**REQUIRED ACTION**
Reproduce the entries shown below only from the line with "RGB pin G: B14 -> A5" down to the line with "SOIL3 pin AO: A15 -> C13", keeping both end lines and copying each one exactly.

**Version comparison data**
*** Begin section ***
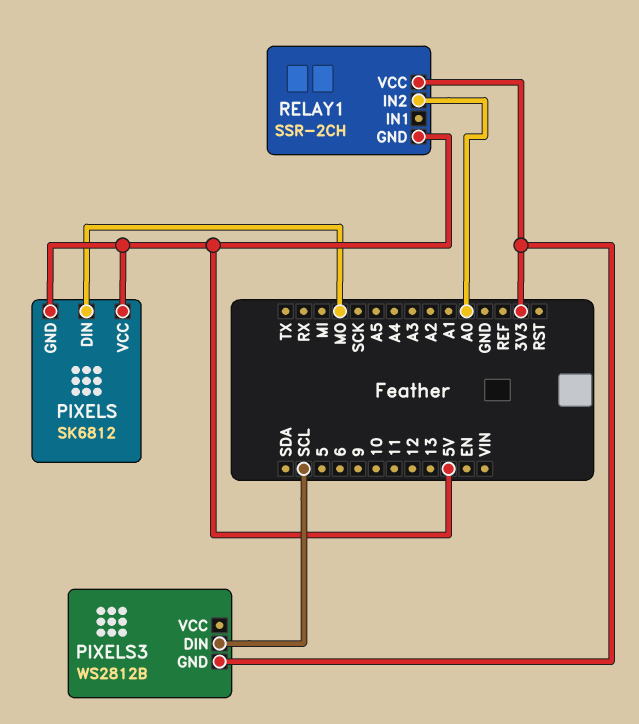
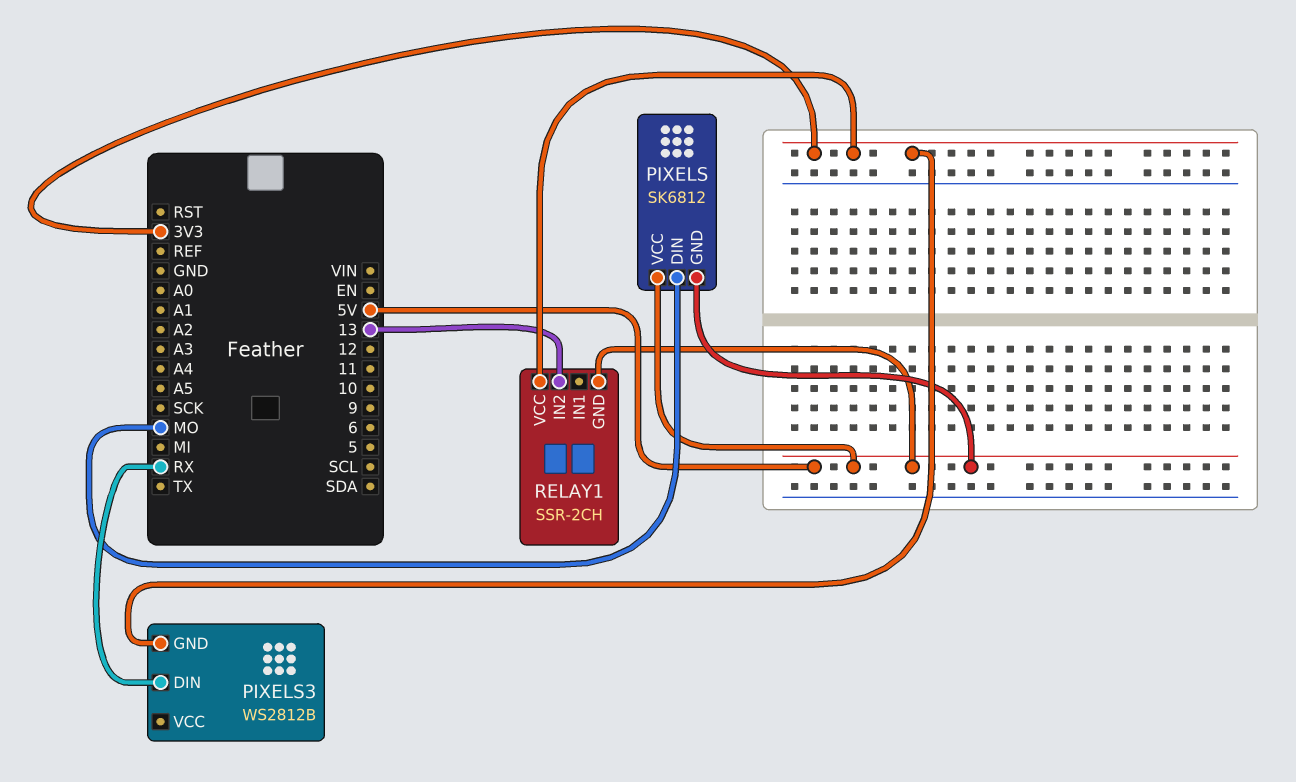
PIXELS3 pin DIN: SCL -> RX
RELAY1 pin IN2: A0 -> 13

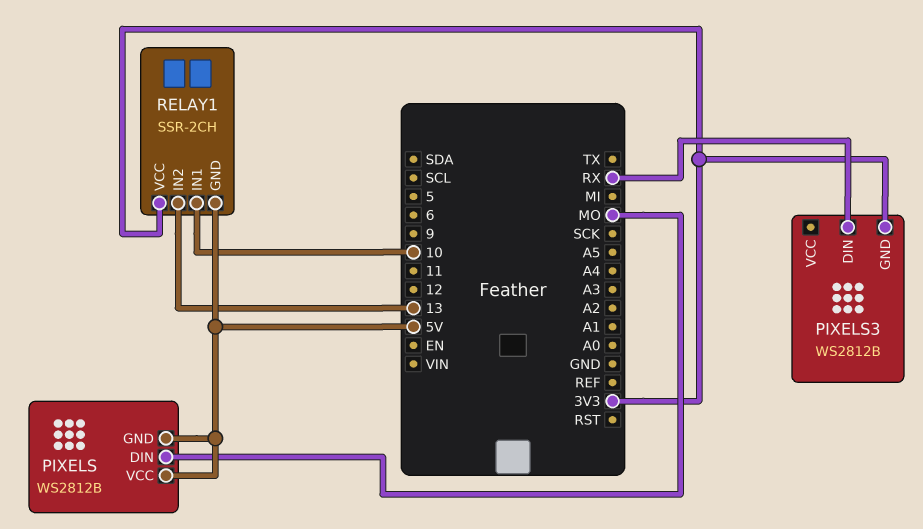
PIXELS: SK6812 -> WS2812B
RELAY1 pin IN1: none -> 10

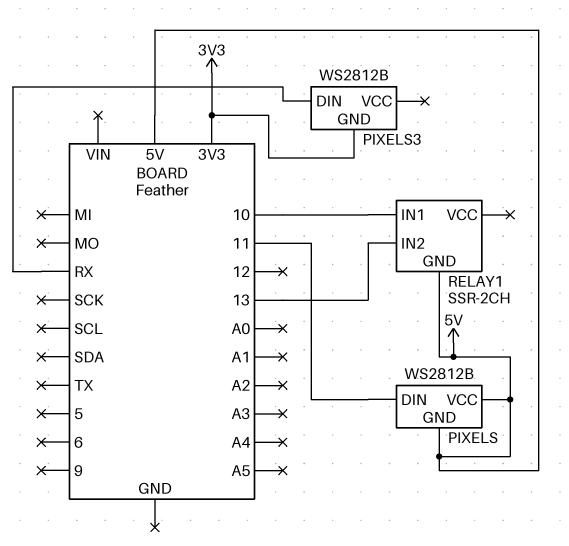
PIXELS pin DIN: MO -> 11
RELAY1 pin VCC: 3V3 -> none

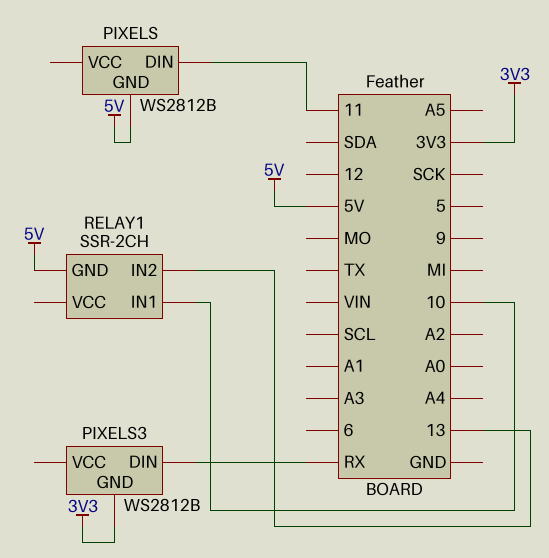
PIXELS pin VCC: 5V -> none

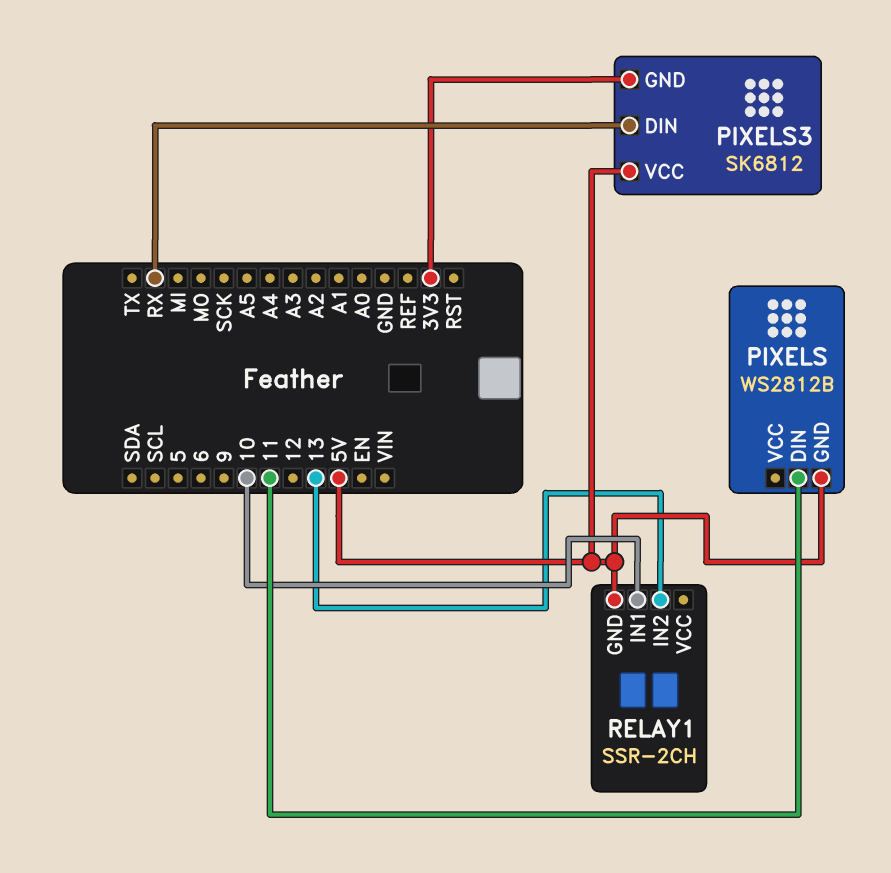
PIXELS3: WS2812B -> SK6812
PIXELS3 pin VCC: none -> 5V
*** End section ***
*** Begin section ***
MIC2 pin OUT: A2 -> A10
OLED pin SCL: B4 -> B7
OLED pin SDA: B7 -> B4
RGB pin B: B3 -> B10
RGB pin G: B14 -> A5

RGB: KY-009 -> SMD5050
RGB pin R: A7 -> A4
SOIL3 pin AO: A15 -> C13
*** End section ***
*** Begin section ***
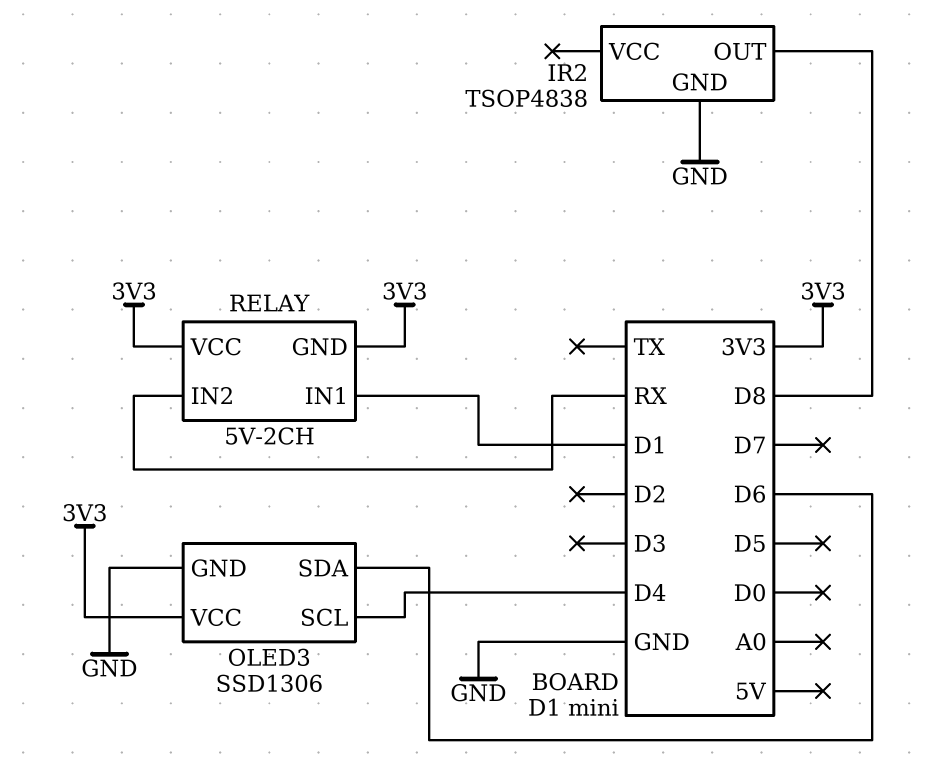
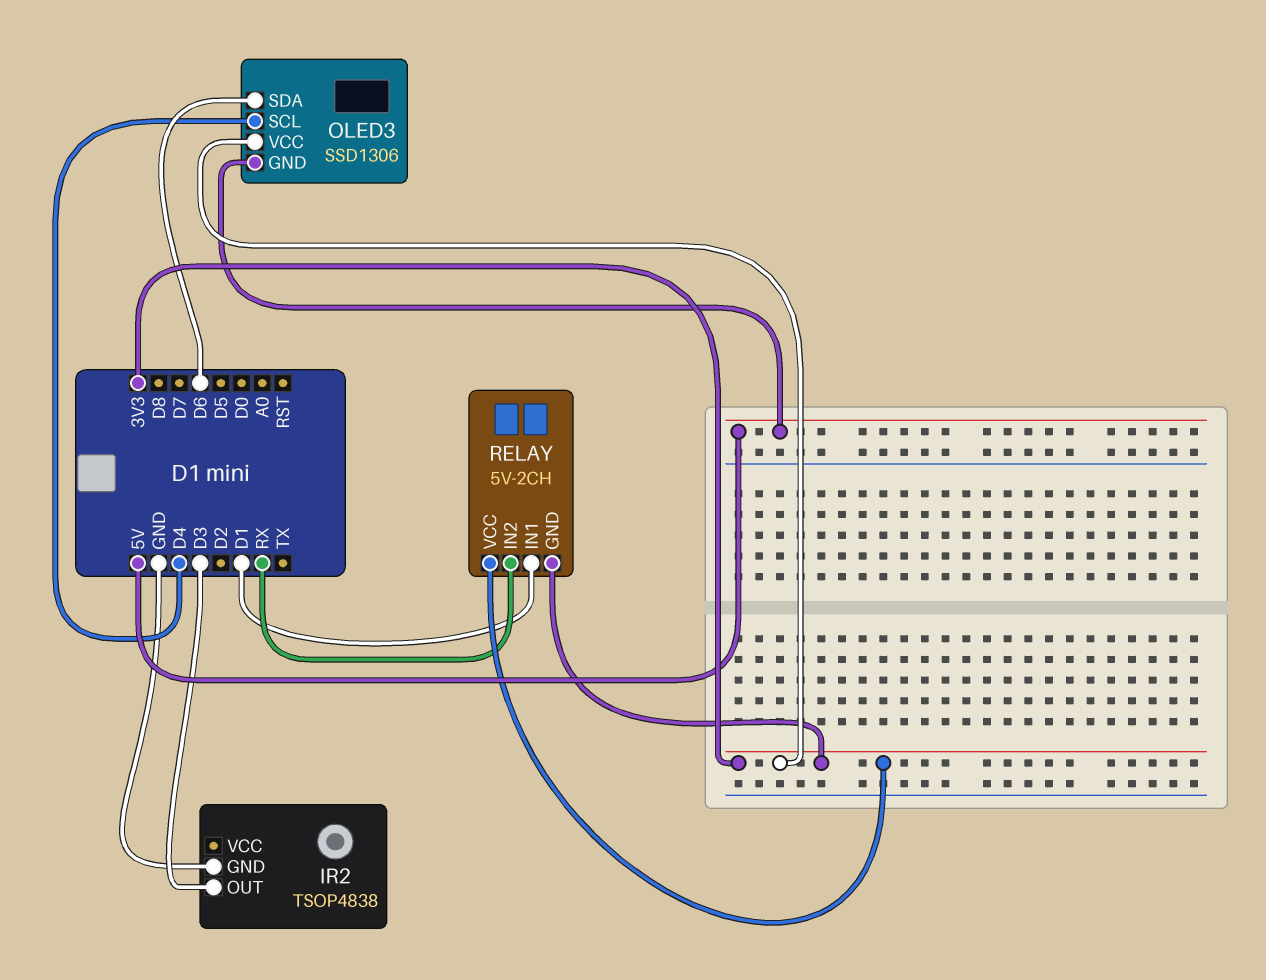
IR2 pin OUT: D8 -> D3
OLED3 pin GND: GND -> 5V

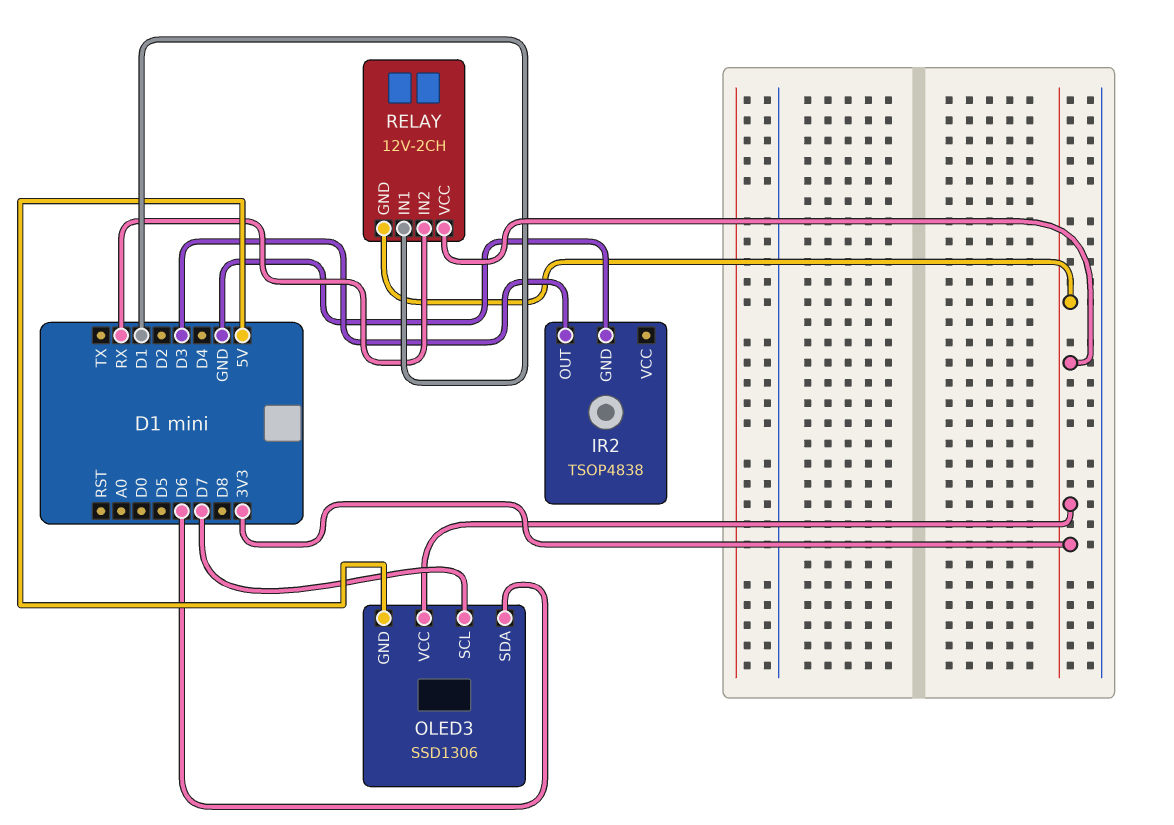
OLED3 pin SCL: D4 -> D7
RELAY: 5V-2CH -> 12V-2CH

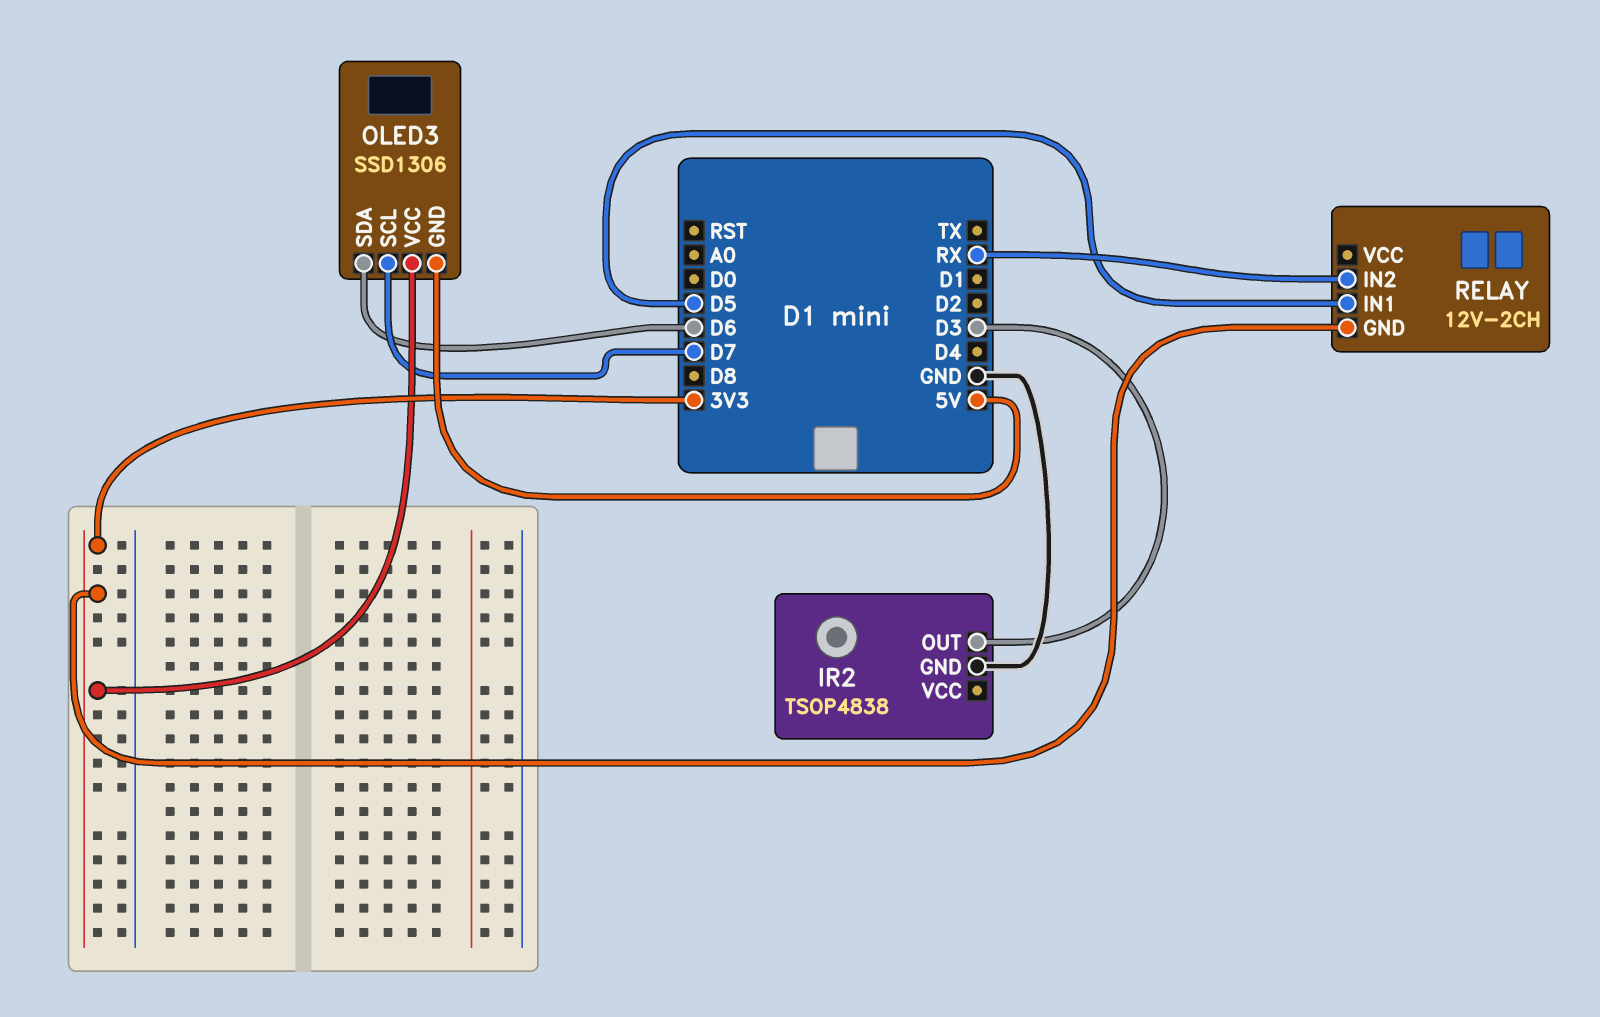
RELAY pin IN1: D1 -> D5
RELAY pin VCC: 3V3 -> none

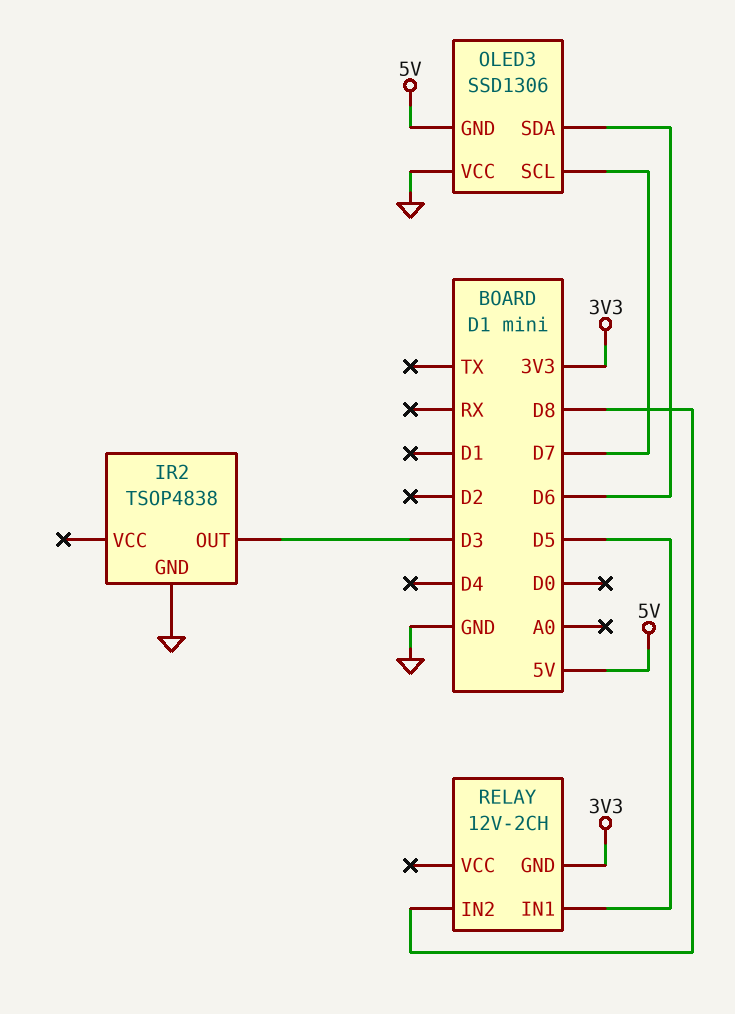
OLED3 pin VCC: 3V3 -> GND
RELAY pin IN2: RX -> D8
*** End section ***
**ANSWER SPACE**
RGB pin G: B14 -> A5

RGB: KY-009 -> SMD5050
RGB pin R: A7 -> A4
SOIL3 pin AO: A15 -> C13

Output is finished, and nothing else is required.